WORK ITEM: Copy each line from the entries that the word "none" appears in.
BEGIN
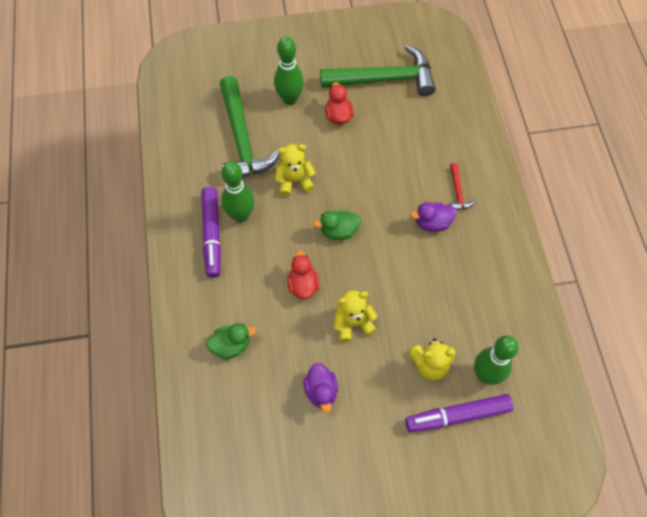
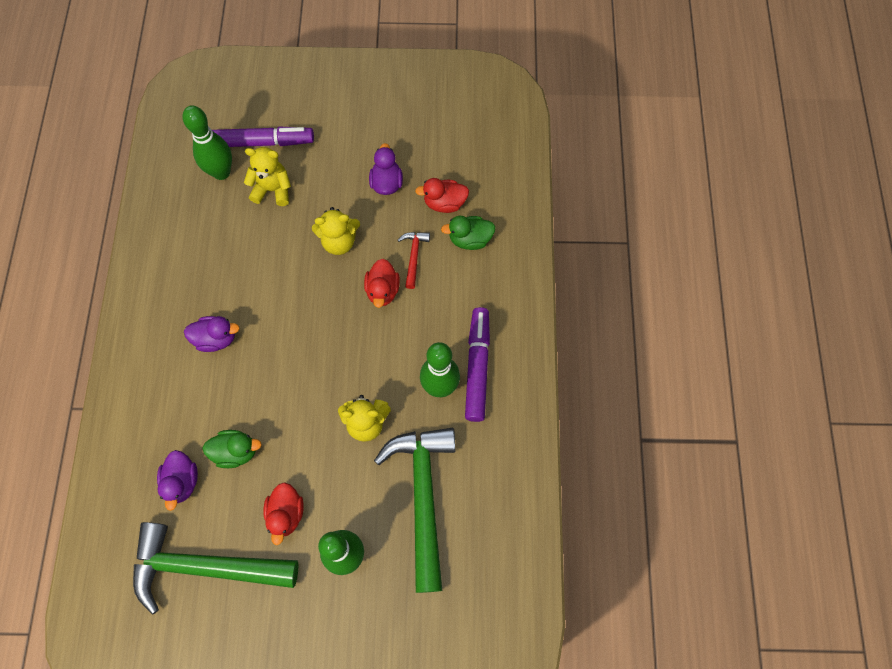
camera: 170 degrees left, 5 degrees up
green duck [313,210,361,240] -> green duck moved to [202,430,262,468]
red hammer [449,163,476,210] -> red hammer moved to [398,232,430,289]
none -> purple duck [157,450,198,511]
none -> red duck [415,178,469,213]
END
FINAL ANSWER:
none -> purple duck [157,450,198,511]
none -> red duck [415,178,469,213]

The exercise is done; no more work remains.